_THE DATA_
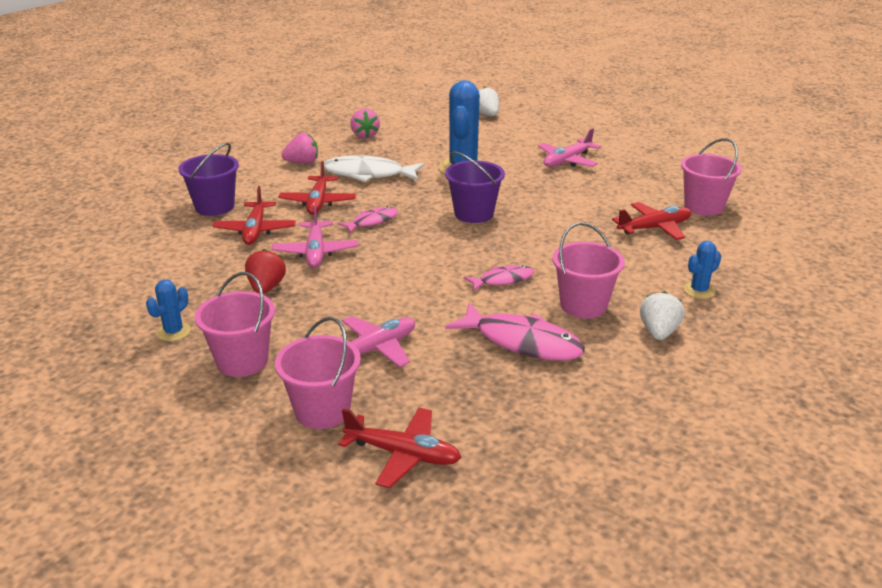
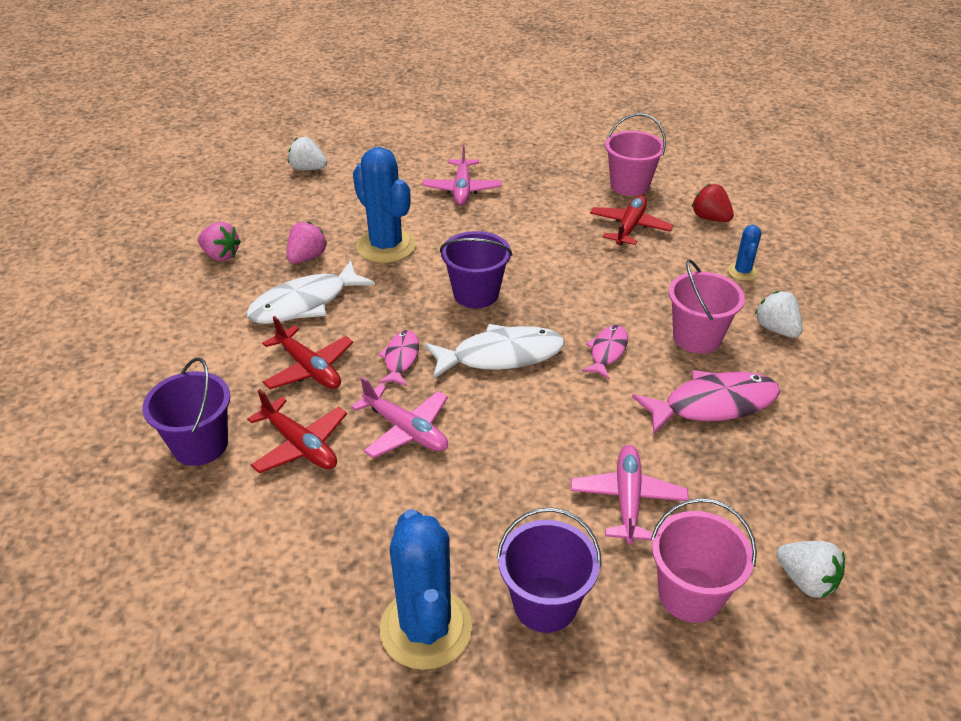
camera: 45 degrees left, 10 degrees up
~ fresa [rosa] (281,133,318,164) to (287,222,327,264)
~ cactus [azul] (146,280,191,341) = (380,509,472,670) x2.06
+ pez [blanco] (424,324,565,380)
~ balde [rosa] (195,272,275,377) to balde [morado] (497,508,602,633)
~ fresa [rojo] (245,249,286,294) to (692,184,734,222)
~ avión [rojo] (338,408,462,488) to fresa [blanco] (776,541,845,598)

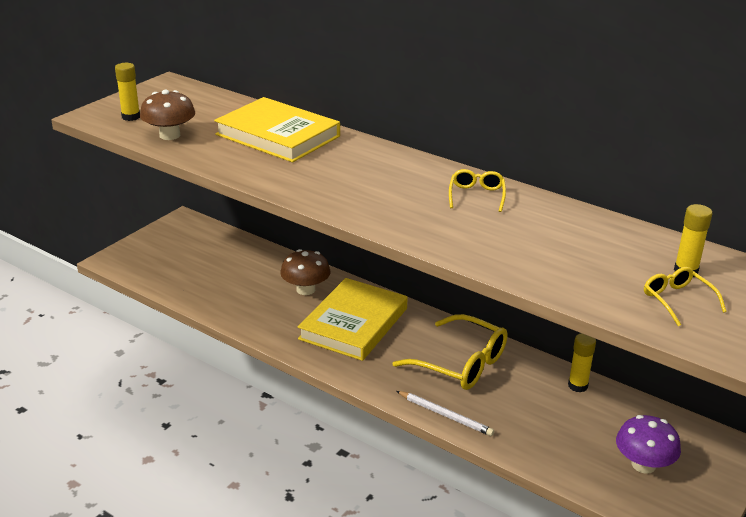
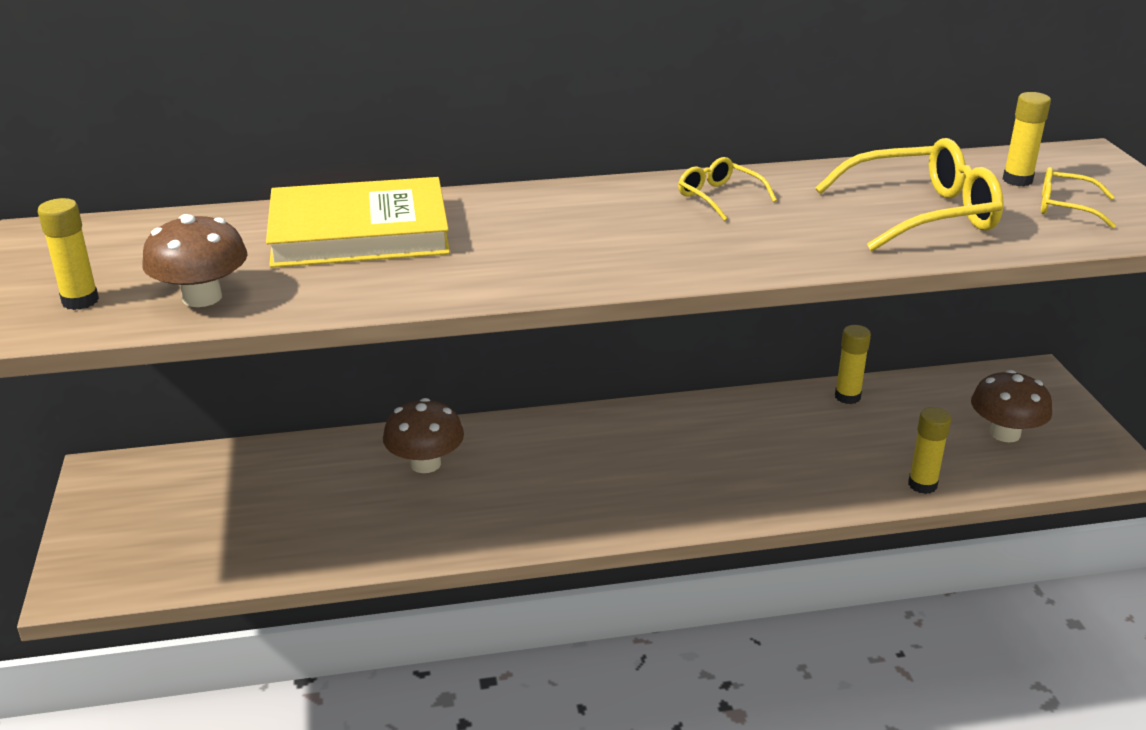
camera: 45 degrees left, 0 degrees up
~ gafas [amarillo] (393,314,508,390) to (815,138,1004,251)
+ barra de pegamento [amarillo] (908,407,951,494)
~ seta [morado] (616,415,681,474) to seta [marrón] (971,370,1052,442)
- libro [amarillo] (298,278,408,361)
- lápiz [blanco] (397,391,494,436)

---

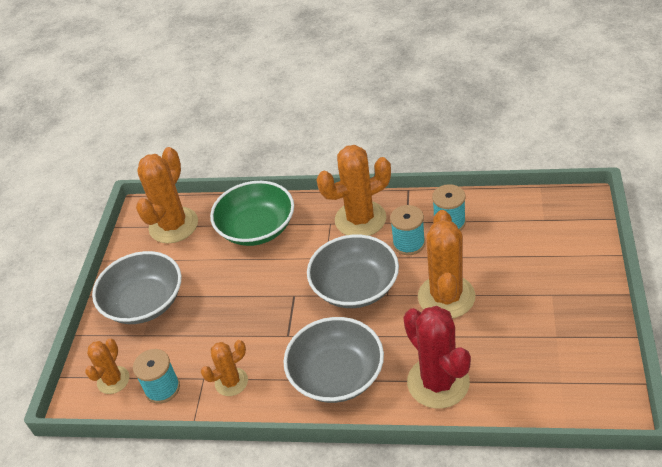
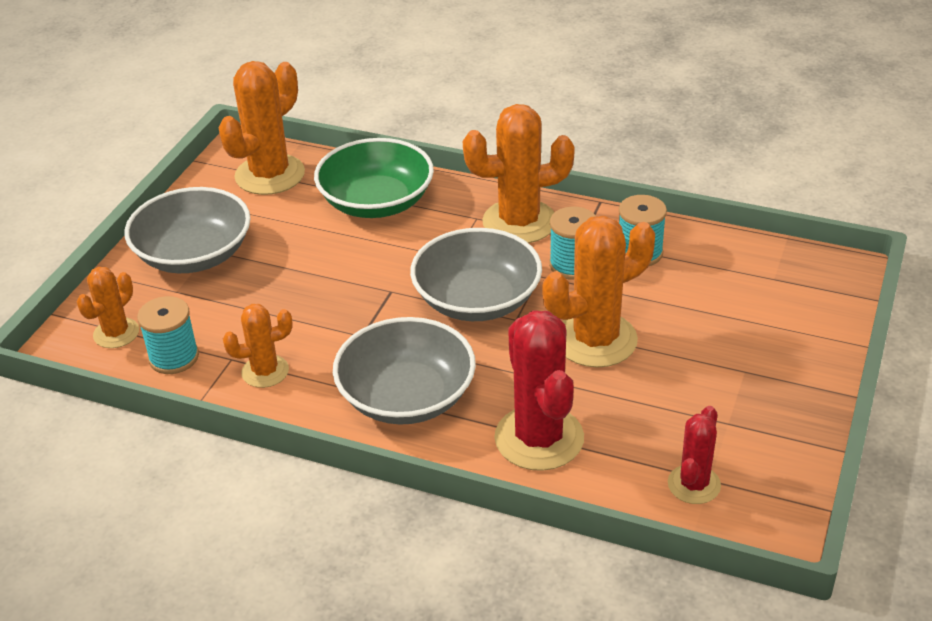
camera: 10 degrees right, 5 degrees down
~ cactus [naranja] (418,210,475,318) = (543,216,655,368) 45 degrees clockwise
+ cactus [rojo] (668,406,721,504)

---

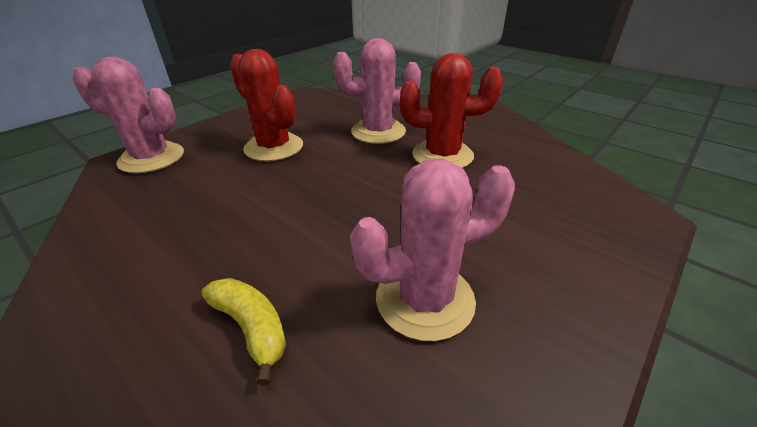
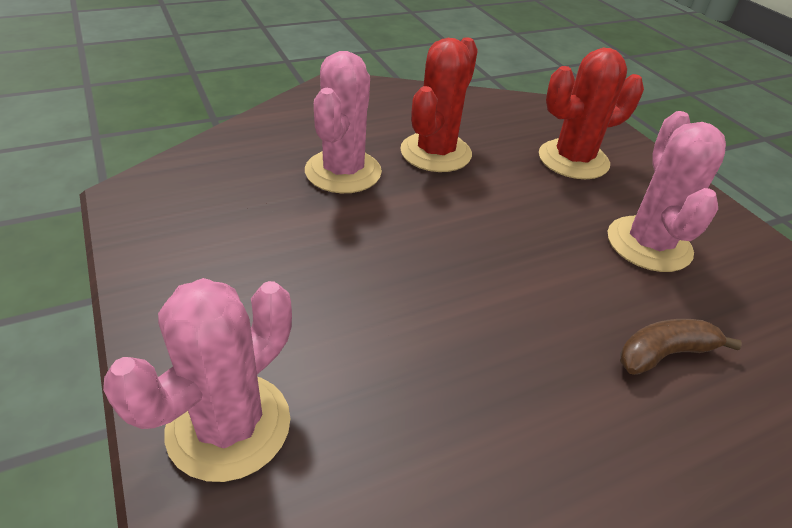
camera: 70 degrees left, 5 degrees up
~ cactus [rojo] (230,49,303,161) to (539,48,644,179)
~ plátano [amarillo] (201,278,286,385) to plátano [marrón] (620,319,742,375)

_PROBLEM DETAILS_
Only the lines from the one containing "camera: 45 degrees left, 10 degrees up" through the one containing "(245,249,286,294) to (692,184,734,222)" are to be retyped, both boundary lines included, with no other material.

_EXPECTED ANSWER_
camera: 45 degrees left, 10 degrees up
~ fresa [rosa] (281,133,318,164) to (287,222,327,264)
~ cactus [azul] (146,280,191,341) = (380,509,472,670) x2.06
+ pez [blanco] (424,324,565,380)
~ balde [rosa] (195,272,275,377) to balde [morado] (497,508,602,633)
~ fresa [rojo] (245,249,286,294) to (692,184,734,222)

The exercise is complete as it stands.